**Required work**
Only the lines holding "blue" are wanted. Copy every one from the records below.

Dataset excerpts
((
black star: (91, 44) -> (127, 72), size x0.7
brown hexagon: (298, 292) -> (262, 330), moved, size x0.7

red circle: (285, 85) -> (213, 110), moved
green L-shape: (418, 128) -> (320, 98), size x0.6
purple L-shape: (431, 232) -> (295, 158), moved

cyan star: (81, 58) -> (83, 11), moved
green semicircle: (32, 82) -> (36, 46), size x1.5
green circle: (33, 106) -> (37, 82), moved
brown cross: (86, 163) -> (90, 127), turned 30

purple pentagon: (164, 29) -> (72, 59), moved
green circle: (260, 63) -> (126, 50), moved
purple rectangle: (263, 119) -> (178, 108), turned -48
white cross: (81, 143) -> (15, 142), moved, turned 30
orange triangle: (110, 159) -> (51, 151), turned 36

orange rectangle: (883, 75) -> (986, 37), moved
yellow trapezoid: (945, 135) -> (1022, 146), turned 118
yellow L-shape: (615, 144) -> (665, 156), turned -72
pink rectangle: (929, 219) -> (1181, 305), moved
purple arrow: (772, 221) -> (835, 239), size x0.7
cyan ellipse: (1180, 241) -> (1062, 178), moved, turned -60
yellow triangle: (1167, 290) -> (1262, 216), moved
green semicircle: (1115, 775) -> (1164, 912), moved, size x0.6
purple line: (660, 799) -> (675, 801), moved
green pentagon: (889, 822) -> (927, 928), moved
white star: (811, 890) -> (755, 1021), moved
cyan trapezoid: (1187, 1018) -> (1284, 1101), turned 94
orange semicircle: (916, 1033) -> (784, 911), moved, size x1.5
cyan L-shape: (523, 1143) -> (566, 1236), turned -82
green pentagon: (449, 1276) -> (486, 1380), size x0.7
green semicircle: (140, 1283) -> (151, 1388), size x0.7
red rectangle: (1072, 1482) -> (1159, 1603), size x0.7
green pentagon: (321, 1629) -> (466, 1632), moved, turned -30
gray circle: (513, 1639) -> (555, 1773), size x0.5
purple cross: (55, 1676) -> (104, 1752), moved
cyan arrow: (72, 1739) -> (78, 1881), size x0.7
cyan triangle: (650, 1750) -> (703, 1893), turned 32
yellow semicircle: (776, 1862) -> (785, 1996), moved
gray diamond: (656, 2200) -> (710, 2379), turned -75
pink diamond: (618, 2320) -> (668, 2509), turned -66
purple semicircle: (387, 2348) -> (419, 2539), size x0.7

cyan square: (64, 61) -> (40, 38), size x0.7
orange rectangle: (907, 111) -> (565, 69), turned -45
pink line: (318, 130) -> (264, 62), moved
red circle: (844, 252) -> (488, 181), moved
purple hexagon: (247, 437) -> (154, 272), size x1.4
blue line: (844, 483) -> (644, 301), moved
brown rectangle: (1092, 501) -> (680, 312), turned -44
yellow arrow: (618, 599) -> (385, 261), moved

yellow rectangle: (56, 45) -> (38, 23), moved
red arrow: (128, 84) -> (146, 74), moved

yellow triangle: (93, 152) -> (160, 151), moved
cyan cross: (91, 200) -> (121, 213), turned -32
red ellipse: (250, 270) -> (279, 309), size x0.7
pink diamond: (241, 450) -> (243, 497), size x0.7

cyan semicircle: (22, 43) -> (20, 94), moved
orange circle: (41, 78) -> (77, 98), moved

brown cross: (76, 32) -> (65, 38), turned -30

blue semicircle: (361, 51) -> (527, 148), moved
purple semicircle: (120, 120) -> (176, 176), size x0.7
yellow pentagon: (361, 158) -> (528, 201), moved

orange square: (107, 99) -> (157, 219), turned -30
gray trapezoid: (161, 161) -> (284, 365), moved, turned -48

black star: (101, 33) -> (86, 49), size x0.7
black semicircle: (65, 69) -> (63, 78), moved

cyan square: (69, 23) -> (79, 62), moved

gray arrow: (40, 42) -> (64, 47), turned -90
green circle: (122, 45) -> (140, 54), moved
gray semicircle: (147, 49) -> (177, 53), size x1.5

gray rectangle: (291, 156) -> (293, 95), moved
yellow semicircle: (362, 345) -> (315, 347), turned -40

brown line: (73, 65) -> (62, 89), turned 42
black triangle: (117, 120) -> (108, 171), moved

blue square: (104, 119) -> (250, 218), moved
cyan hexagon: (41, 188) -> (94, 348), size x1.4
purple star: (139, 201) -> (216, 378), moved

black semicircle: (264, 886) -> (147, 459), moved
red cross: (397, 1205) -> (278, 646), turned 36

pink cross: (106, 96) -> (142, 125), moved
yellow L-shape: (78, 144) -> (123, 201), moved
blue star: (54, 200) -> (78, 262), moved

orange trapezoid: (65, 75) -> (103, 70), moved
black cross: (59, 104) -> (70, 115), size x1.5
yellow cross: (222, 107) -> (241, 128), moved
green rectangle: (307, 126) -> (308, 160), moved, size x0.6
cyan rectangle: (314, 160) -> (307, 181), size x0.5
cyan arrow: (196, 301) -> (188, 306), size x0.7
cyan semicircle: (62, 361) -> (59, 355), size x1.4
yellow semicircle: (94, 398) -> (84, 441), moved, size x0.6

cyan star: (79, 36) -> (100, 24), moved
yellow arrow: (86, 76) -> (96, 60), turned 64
))
**The completed task**
blue line: (844, 483) -> (644, 301), moved
blue semicircle: (361, 51) -> (527, 148), moved
blue square: (104, 119) -> (250, 218), moved
blue star: (54, 200) -> (78, 262), moved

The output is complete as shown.